Collected data entries
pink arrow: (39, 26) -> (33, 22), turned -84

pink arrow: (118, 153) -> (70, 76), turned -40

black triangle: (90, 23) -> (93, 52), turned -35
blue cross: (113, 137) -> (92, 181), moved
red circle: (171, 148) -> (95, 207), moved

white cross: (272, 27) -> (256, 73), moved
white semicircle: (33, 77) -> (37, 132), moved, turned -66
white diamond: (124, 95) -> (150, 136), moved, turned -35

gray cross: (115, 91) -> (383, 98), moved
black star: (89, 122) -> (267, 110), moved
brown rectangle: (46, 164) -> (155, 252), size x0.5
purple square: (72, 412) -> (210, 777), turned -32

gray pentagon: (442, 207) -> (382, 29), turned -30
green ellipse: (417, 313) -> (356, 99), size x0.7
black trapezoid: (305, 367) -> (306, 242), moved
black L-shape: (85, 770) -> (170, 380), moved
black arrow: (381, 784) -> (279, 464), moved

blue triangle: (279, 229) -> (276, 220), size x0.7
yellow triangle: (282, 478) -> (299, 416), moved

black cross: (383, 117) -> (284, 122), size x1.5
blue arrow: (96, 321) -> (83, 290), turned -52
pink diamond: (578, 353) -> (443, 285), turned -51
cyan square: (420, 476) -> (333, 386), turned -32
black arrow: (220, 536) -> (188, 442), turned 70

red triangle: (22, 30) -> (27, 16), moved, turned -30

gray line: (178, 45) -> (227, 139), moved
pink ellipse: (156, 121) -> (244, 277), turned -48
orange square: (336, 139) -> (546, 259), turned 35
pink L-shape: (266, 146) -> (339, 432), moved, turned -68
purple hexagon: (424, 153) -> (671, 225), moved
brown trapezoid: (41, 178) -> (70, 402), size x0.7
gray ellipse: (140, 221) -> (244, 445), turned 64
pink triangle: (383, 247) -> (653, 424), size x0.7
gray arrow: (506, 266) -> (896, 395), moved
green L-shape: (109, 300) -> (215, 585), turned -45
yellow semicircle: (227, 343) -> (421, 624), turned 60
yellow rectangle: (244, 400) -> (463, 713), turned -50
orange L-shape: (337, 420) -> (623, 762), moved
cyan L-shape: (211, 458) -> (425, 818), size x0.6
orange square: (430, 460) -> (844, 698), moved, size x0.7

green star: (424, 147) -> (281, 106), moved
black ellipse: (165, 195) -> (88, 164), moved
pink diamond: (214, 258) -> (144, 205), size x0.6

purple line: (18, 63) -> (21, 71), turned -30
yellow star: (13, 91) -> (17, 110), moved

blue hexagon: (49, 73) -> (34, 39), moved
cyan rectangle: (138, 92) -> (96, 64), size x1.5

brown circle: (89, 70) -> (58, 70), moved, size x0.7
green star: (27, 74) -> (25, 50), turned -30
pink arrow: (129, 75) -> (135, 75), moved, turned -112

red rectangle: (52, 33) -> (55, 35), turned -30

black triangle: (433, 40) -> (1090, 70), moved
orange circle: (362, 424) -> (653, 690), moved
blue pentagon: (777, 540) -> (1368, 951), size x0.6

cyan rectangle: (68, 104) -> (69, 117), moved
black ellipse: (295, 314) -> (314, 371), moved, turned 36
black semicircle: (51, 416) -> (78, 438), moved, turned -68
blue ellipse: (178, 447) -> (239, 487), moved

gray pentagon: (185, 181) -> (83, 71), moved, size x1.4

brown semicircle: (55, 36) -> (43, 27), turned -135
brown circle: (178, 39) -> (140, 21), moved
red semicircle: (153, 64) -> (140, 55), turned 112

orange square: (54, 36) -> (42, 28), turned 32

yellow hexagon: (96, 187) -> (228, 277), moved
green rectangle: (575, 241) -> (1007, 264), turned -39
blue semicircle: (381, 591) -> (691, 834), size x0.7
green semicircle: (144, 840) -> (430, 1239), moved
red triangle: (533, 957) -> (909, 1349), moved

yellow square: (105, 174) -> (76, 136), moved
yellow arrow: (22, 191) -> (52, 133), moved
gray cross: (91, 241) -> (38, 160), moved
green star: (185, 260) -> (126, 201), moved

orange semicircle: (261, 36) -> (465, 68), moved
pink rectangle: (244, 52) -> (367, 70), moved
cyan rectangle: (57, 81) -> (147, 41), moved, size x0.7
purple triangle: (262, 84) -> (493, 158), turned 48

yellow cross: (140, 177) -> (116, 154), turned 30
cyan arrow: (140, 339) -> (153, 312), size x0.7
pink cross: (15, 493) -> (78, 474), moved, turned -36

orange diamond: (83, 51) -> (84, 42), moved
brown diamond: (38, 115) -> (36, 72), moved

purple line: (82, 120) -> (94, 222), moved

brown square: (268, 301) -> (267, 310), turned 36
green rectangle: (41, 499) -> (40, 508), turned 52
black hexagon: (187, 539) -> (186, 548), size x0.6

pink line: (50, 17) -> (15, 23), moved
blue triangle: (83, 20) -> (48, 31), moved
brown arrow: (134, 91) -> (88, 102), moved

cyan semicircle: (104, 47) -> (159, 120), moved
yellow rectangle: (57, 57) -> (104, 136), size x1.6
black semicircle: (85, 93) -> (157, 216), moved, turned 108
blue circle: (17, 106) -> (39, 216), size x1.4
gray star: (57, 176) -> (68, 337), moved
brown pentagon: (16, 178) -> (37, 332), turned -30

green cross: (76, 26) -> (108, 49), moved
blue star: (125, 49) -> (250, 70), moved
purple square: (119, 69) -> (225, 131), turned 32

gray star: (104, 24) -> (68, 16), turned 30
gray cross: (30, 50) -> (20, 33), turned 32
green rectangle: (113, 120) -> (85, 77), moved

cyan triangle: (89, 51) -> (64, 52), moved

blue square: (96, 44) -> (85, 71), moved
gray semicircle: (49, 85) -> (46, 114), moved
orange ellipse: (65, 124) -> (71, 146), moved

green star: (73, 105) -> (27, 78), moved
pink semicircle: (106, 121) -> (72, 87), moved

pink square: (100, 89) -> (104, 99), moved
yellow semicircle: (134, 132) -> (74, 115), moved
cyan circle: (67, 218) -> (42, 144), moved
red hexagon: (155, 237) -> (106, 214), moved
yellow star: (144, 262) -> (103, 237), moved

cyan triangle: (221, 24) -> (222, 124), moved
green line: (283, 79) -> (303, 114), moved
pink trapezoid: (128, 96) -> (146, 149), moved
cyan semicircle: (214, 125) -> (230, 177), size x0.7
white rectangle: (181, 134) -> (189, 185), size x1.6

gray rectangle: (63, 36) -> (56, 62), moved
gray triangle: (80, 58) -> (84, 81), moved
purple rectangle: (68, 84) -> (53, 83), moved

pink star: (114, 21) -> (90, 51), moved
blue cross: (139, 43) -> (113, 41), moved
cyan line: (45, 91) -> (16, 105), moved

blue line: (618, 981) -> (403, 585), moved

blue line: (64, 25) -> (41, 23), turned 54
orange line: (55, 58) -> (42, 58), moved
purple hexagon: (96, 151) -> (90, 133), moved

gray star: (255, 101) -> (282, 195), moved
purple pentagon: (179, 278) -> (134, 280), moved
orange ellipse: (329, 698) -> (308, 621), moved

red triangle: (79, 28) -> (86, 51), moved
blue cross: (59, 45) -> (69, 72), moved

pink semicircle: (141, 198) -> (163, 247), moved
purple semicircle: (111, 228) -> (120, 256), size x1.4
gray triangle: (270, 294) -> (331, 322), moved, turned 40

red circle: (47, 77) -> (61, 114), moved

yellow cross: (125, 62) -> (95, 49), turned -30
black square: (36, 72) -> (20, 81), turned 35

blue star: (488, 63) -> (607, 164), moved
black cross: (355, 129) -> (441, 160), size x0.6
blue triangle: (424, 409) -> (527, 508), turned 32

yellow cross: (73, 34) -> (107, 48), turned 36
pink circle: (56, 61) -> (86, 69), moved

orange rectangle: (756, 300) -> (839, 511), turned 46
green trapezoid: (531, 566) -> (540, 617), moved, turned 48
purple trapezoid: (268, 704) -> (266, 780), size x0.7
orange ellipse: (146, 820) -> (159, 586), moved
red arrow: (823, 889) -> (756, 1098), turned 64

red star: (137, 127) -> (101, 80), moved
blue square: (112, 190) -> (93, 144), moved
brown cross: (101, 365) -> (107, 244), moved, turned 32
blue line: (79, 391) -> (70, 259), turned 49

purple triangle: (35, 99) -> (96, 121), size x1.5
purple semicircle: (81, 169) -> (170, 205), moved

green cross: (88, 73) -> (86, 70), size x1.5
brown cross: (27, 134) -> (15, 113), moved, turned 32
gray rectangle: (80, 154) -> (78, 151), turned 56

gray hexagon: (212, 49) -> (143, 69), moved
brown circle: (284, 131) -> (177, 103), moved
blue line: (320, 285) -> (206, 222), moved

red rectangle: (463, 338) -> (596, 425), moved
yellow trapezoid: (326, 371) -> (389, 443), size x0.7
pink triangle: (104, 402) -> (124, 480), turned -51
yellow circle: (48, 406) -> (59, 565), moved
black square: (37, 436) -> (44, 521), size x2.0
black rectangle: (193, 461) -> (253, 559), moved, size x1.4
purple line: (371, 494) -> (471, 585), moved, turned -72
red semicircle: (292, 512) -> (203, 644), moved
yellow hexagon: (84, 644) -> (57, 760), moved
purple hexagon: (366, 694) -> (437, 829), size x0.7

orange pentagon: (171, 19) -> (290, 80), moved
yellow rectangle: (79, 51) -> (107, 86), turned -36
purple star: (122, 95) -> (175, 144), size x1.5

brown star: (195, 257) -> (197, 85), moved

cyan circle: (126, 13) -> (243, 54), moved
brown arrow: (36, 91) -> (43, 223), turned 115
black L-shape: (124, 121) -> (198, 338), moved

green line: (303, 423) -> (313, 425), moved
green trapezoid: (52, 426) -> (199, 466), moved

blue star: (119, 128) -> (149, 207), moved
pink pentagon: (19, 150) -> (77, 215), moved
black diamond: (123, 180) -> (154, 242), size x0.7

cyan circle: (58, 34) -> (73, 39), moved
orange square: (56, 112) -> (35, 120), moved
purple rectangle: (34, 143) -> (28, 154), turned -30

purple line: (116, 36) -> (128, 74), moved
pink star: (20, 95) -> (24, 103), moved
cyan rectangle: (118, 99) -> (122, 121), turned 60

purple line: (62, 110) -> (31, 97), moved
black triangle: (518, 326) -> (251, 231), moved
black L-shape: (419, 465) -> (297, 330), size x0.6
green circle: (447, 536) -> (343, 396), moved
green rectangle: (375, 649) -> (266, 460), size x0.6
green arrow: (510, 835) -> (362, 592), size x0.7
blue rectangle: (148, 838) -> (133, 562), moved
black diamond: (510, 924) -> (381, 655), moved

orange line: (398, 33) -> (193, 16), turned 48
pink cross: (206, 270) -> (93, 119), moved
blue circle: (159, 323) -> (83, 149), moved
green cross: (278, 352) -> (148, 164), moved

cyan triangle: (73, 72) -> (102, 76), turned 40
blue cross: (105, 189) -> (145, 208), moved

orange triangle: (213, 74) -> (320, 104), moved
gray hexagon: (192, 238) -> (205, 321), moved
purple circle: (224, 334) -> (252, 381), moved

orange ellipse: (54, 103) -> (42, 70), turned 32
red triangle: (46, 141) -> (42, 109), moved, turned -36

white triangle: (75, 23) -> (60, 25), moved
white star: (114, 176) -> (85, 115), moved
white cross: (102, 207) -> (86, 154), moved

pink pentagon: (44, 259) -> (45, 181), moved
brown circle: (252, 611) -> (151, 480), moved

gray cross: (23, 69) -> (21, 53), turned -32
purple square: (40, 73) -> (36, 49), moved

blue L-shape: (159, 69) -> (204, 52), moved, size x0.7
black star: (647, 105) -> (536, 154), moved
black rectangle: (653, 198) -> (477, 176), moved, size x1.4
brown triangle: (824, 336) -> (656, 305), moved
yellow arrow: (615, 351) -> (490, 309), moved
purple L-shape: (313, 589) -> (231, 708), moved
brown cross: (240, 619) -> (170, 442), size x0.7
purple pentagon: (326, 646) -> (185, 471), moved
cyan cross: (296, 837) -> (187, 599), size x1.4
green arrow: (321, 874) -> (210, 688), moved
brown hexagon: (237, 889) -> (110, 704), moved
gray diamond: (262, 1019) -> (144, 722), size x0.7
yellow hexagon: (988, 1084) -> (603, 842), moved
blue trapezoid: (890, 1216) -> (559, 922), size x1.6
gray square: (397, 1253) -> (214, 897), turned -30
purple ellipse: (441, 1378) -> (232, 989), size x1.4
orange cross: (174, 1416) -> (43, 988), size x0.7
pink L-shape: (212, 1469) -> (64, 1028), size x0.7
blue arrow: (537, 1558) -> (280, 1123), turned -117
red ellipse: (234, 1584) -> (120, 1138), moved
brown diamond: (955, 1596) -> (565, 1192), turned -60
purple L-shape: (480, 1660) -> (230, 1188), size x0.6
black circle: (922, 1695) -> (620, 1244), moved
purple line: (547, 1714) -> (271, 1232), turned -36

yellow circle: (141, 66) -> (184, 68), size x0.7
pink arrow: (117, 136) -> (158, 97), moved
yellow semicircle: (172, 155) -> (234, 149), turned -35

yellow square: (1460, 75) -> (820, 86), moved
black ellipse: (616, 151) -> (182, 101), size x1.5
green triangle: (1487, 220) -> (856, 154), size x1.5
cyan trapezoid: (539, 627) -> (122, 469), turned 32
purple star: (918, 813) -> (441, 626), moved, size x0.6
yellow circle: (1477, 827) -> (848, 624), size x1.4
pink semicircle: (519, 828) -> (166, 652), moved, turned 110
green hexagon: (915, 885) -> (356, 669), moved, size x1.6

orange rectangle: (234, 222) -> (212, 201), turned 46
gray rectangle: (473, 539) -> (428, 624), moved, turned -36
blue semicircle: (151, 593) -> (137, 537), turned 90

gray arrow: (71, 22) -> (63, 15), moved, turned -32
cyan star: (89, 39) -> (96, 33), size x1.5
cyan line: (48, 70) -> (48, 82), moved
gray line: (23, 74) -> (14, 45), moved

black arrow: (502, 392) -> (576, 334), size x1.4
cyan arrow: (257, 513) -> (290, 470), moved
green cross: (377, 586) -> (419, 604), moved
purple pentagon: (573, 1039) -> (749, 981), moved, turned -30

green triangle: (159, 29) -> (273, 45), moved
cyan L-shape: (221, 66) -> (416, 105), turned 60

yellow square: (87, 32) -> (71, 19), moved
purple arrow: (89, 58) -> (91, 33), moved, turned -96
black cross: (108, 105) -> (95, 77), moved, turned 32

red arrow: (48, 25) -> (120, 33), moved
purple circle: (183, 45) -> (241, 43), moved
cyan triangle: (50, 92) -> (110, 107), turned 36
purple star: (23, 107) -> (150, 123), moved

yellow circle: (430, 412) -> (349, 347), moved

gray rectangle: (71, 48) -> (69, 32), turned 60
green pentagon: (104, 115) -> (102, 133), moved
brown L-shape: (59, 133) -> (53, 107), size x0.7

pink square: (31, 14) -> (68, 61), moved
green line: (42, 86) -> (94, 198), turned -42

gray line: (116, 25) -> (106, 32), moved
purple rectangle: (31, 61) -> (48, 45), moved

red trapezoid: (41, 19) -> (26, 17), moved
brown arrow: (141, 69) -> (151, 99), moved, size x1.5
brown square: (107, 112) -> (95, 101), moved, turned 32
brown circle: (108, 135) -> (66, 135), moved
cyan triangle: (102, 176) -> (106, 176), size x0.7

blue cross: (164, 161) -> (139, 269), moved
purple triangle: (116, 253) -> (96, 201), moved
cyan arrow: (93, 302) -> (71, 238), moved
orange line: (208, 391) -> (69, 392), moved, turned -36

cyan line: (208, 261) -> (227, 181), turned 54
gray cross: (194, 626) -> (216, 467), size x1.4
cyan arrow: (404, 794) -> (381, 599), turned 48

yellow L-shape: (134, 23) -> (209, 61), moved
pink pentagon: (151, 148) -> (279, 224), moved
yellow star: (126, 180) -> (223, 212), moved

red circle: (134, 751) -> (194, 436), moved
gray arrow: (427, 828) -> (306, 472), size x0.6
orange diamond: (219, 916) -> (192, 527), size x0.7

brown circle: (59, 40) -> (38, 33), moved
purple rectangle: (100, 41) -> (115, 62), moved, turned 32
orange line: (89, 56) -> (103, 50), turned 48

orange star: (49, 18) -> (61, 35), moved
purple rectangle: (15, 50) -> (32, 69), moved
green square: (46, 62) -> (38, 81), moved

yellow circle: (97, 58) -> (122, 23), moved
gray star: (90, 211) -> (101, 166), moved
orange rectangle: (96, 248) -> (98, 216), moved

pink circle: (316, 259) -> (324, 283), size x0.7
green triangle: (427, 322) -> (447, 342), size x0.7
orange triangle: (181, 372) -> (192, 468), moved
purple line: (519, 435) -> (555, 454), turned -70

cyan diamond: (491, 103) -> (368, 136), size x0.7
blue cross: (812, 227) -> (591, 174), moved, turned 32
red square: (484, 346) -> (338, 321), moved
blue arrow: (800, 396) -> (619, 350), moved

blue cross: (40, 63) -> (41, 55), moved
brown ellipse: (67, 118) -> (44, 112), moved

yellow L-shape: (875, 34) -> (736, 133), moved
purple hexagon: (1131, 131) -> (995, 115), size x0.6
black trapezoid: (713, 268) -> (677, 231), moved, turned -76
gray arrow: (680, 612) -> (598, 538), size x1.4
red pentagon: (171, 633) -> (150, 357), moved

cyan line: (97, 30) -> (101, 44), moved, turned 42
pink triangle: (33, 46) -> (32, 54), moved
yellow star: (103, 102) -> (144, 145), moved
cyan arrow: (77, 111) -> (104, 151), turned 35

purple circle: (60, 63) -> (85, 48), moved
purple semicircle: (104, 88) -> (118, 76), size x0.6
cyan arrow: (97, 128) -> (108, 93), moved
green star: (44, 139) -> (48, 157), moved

#### TASK DESCRIPTION
Your answer should be the exact lines above from the one with "purple arrow: (89, 58)" through the one with "yellow circle: (430, 412)", both included, and nothing besides.

#### EXERCISE RESPONSE
purple arrow: (89, 58) -> (91, 33), moved, turned -96
black cross: (108, 105) -> (95, 77), moved, turned 32

red arrow: (48, 25) -> (120, 33), moved
purple circle: (183, 45) -> (241, 43), moved
cyan triangle: (50, 92) -> (110, 107), turned 36
purple star: (23, 107) -> (150, 123), moved

yellow circle: (430, 412) -> (349, 347), moved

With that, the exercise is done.